◆ Description of the task: Pick out and copy every line of the material below that contains the word "Looking". Matches must have the same capital and small letters.

◆ Records supplied:
╔══

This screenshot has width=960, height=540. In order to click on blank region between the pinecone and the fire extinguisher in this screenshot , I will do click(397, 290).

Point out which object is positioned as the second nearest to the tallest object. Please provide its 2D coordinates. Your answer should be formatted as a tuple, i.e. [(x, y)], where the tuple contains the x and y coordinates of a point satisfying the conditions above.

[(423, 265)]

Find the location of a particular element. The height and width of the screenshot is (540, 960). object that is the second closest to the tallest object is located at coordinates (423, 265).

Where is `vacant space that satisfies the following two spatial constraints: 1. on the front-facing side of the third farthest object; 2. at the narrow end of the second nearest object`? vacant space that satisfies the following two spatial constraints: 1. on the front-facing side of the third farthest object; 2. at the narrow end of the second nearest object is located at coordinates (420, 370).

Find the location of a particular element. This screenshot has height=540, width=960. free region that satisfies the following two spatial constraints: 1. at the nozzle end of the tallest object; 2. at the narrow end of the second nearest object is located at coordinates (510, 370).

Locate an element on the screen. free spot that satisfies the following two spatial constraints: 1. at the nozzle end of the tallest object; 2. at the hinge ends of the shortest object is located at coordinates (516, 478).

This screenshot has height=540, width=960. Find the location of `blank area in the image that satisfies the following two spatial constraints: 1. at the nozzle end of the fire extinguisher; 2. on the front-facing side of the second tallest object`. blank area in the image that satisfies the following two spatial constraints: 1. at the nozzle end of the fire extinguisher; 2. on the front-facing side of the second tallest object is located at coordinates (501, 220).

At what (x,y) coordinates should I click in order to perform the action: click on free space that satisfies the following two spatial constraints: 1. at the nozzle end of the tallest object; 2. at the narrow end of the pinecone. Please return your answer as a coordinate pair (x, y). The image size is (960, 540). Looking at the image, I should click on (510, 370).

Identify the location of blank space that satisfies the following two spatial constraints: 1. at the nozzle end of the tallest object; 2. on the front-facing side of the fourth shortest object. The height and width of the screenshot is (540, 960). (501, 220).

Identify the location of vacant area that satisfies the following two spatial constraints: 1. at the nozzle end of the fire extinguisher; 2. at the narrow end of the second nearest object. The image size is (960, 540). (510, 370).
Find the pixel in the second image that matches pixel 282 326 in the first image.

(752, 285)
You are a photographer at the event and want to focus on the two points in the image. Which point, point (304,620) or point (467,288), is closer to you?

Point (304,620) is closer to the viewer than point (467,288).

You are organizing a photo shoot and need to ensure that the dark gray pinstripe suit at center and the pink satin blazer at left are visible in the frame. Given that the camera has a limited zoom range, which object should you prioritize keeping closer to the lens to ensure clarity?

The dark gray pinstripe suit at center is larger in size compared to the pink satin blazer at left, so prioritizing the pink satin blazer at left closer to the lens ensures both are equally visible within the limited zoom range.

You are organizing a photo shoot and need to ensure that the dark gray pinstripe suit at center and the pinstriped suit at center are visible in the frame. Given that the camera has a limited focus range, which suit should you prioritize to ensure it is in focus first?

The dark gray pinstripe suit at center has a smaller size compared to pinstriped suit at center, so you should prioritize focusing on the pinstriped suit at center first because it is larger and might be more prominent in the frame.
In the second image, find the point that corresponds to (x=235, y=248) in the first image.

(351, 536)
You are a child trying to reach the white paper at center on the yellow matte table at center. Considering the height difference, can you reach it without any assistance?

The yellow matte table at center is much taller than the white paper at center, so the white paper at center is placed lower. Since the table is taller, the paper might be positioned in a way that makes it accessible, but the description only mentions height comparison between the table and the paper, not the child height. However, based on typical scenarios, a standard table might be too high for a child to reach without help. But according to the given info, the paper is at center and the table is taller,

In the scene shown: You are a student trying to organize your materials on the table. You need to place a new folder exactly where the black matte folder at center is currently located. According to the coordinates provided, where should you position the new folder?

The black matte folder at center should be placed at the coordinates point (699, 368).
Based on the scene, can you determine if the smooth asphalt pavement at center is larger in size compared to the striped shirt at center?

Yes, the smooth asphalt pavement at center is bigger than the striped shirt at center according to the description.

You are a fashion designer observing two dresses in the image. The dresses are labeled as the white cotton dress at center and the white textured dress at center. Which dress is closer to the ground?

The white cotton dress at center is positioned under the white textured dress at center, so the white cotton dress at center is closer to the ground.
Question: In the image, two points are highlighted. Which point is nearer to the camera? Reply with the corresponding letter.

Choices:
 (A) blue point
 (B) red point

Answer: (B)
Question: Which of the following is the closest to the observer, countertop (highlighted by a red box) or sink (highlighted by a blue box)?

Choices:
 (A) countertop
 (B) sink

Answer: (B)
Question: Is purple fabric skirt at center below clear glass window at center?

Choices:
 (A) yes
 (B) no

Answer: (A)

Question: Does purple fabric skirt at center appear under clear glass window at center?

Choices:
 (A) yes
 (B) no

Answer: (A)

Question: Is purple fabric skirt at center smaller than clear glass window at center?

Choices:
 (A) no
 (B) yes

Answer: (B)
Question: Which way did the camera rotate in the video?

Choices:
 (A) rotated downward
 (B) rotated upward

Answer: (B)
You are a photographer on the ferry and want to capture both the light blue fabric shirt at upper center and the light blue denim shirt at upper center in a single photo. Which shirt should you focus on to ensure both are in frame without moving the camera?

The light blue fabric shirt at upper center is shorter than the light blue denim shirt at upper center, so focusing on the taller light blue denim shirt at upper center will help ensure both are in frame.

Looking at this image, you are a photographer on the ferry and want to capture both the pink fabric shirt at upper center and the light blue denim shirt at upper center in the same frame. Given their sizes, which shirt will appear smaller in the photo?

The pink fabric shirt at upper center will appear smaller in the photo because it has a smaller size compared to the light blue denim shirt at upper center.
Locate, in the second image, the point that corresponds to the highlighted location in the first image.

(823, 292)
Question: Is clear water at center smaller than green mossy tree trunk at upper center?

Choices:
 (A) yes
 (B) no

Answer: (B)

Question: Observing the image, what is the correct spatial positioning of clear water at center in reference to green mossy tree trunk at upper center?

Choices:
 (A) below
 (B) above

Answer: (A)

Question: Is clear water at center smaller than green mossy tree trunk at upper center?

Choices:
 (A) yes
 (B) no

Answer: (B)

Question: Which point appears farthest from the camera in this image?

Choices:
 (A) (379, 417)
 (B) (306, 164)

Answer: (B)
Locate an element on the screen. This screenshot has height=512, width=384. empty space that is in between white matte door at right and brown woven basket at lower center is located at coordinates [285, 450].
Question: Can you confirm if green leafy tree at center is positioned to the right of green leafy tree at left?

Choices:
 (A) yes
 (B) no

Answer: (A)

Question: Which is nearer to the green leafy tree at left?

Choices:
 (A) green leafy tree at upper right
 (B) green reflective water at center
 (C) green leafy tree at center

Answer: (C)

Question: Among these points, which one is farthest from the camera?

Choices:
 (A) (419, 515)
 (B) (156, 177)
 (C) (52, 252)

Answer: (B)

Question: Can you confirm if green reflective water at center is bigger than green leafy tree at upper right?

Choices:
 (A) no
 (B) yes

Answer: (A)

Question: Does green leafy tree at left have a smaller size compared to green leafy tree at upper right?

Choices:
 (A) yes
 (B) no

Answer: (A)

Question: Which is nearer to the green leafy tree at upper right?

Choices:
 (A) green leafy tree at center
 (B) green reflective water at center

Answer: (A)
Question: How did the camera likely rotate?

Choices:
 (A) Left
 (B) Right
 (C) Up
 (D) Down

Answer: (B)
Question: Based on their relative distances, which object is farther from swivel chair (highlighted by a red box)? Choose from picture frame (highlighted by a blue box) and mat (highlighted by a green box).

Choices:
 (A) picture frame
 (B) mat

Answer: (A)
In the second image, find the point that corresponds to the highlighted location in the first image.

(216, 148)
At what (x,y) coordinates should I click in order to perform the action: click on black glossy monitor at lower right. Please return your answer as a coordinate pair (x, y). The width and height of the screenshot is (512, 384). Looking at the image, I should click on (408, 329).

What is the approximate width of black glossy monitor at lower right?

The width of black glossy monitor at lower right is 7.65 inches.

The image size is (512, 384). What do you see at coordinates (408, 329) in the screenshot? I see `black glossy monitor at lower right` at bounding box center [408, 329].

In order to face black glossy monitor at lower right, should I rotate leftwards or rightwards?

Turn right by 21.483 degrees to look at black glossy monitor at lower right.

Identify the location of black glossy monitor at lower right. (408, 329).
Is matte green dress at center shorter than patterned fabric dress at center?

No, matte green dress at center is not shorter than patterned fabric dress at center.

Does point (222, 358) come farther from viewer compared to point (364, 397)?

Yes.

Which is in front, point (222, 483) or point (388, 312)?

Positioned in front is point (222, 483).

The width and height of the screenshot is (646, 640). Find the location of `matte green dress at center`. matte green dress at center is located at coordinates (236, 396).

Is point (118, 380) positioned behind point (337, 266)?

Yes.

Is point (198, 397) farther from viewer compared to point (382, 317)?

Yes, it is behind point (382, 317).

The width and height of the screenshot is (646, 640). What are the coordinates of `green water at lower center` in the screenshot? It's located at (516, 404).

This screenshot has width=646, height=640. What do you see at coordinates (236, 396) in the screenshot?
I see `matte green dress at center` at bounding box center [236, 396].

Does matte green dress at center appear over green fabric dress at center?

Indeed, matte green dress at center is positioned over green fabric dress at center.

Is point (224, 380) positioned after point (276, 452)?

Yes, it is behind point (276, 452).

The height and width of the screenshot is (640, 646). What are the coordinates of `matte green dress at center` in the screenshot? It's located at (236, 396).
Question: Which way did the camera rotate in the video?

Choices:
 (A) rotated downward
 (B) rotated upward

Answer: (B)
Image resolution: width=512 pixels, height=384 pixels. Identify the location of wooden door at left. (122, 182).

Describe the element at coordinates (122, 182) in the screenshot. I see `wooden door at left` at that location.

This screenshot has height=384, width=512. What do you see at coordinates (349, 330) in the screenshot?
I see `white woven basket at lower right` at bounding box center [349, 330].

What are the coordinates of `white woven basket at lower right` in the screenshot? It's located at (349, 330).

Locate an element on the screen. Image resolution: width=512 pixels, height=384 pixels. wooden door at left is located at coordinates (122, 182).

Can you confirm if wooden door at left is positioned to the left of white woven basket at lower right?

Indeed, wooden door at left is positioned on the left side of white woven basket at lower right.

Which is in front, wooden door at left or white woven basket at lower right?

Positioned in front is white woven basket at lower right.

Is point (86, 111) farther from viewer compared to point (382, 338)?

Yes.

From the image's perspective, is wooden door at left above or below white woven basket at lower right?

╚══

◆ Solution for this task:
At what (x,y) coordinates should I click in order to perform the action: click on free space that satisfies the following two spatial constraints: 1. at the nozzle end of the tallest object; 2. at the narrow end of the pinecone. Please return your answer as a coordinate pair (x, y). The image size is (960, 540). Looking at the image, I should click on (510, 370).
Looking at this image, you are a photographer on the ferry and want to capture both the pink fabric shirt at upper center and the light blue denim shirt at upper center in the same frame. Given their sizes, which shirt will appear smaller in the photo?
At what (x,y) coordinates should I click in order to perform the action: click on black glossy monitor at lower right. Please return your answer as a coordinate pair (x, y). The width and height of the screenshot is (512, 384). Looking at the image, I should click on (408, 329).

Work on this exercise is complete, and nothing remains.